▶ [WHAT YOU ARE ASKED TO DO] Exclude the pictures; give every entry again exactly as written.

▶ [DATASET RECORDS]
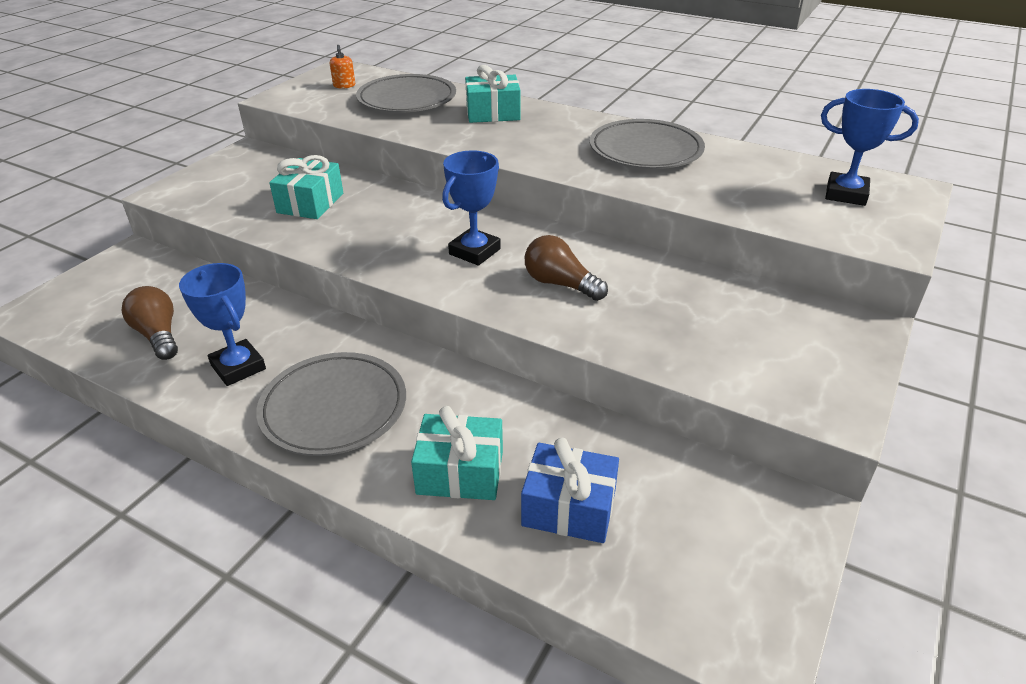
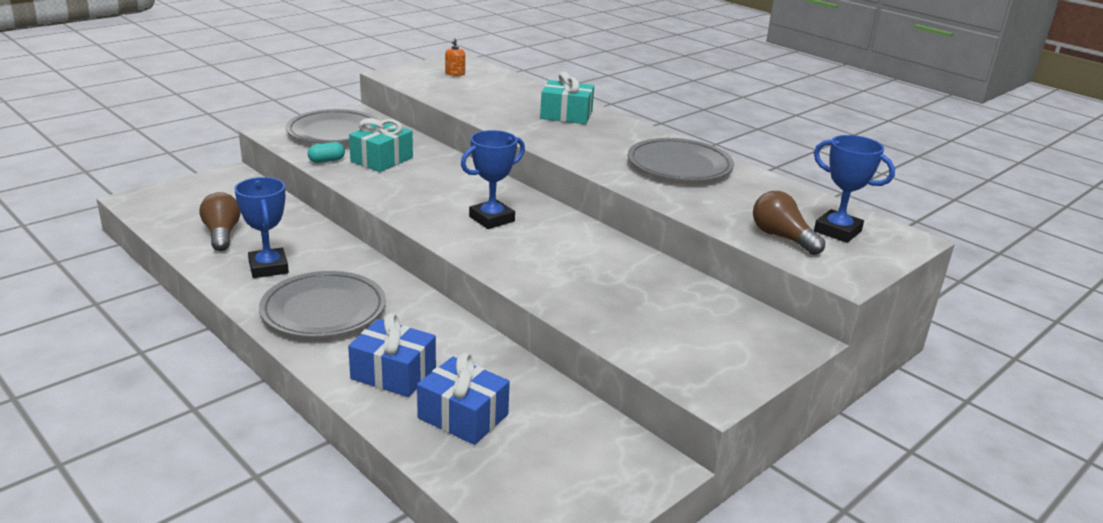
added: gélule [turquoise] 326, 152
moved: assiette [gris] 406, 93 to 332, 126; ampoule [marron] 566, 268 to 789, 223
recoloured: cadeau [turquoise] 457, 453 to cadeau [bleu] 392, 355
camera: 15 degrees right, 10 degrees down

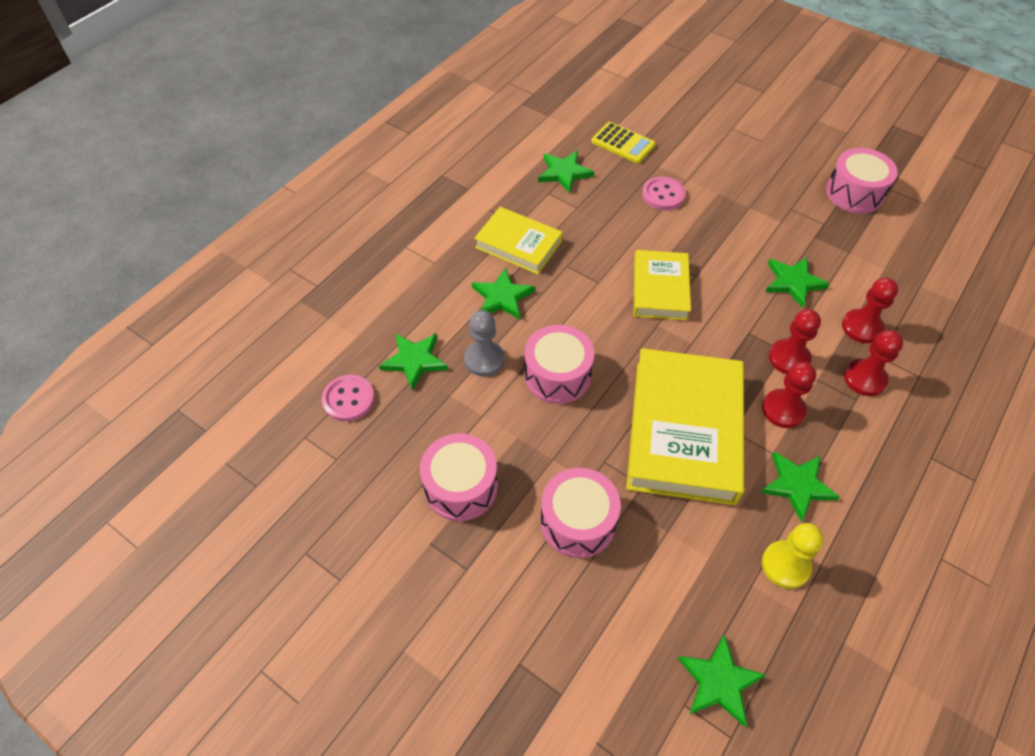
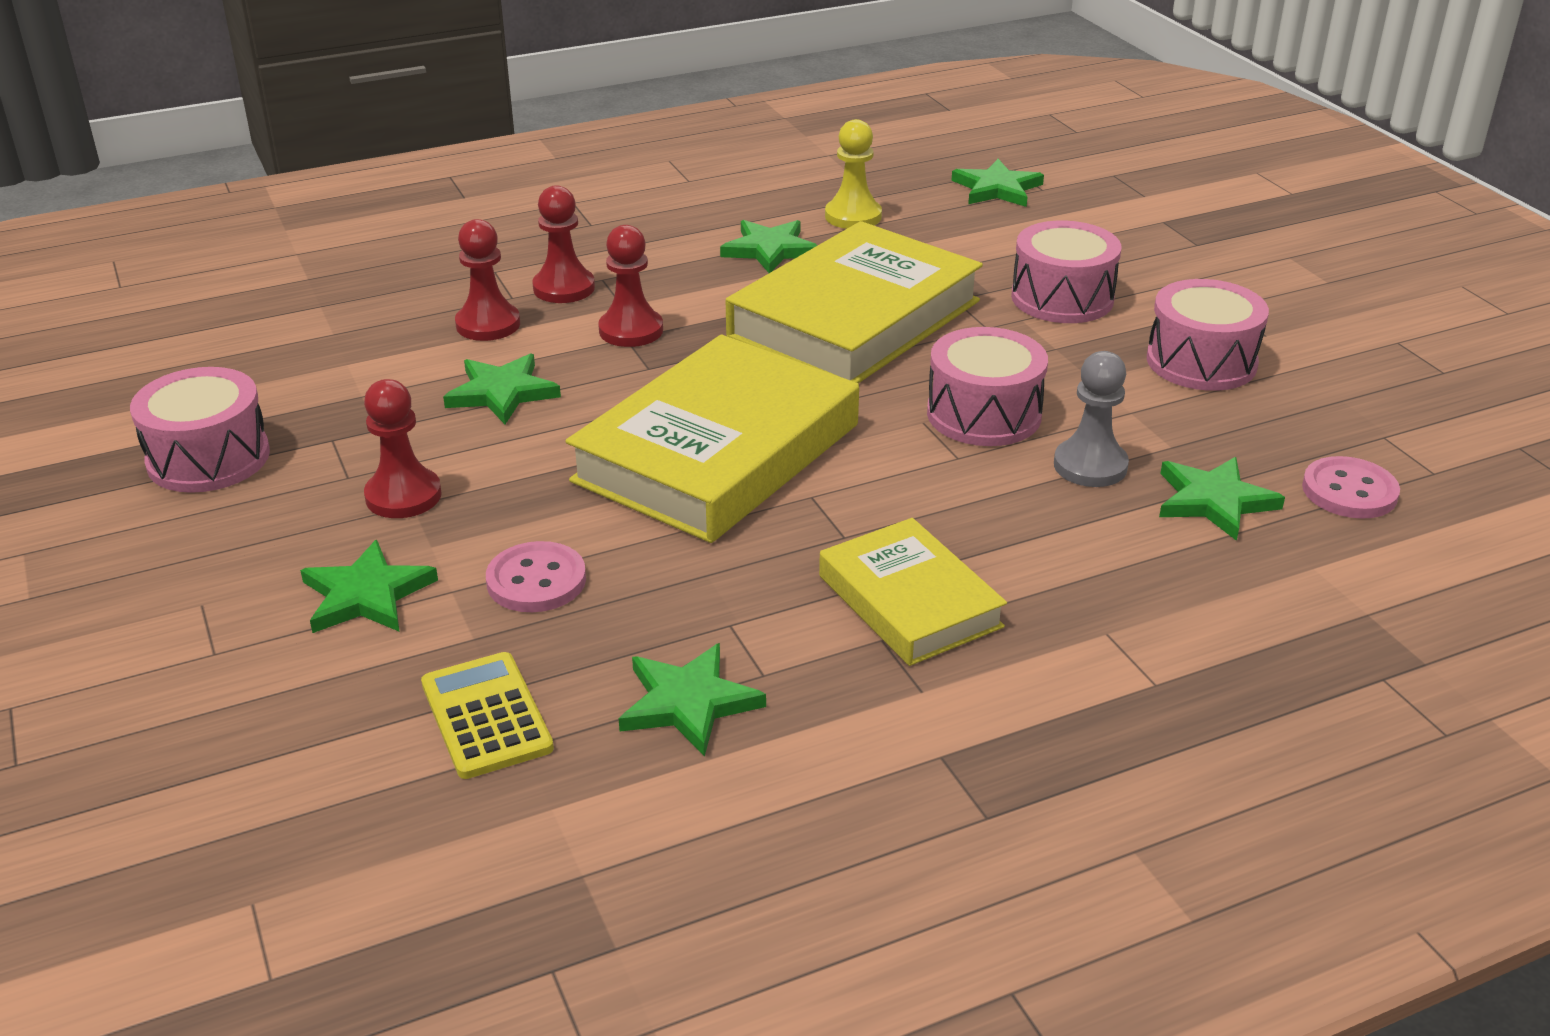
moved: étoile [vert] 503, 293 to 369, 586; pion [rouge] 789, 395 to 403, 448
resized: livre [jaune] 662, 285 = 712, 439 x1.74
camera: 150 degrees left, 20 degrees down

▶ [ANSWER TO THE PROBLEM]
added: gélule [turquoise] 326, 152
moved: assiette [gris] 406, 93 to 332, 126; ampoule [marron] 566, 268 to 789, 223
recoloured: cadeau [turquoise] 457, 453 to cadeau [bleu] 392, 355
camera: 15 degrees right, 10 degrees down

moved: étoile [vert] 503, 293 to 369, 586; pion [rouge] 789, 395 to 403, 448
resized: livre [jaune] 662, 285 = 712, 439 x1.74
camera: 150 degrees left, 20 degrees down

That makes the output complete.